§ **ASSIGNMENT**: An exact transcript of every entry is required, without any of the pictures.

§ **Object transformation records**:
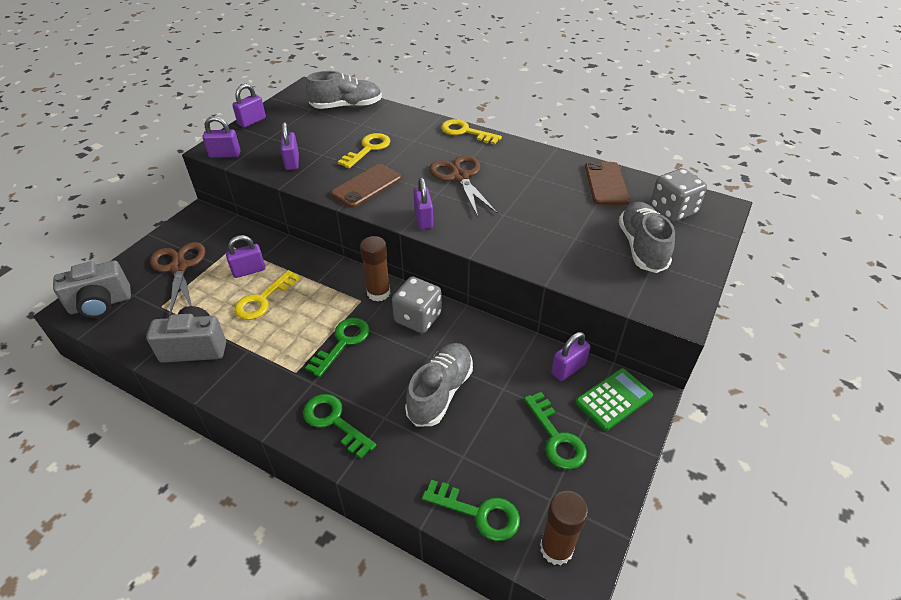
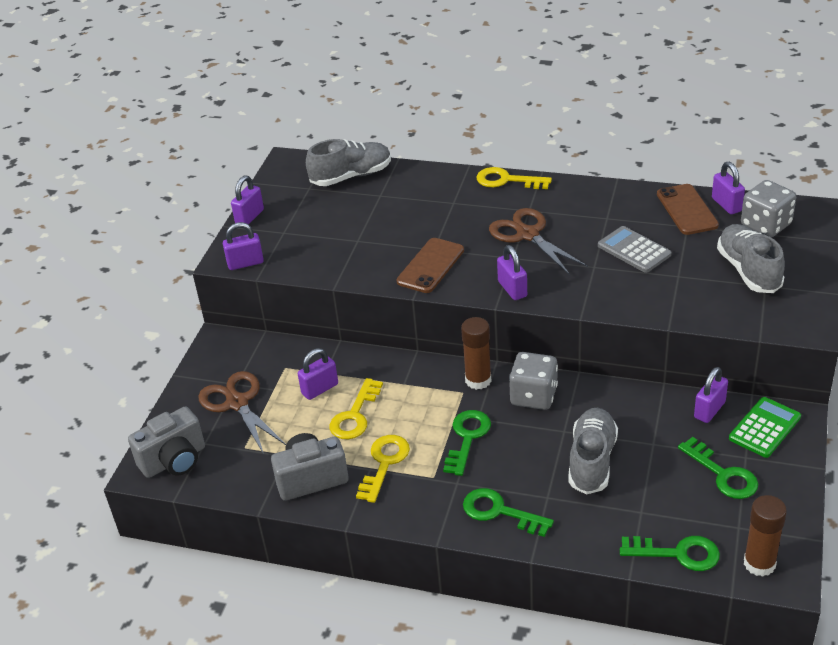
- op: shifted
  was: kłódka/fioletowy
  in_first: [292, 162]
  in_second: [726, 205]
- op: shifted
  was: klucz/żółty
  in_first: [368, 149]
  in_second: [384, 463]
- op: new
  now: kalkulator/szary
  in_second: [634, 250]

§ **TASK ANSWER**:
- op: shifted
  was: kłódka/fioletowy
  in_first: [292, 162]
  in_second: [726, 205]
- op: shifted
  was: klucz/żółty
  in_first: [368, 149]
  in_second: [384, 463]
- op: new
  now: kalkulator/szary
  in_second: [634, 250]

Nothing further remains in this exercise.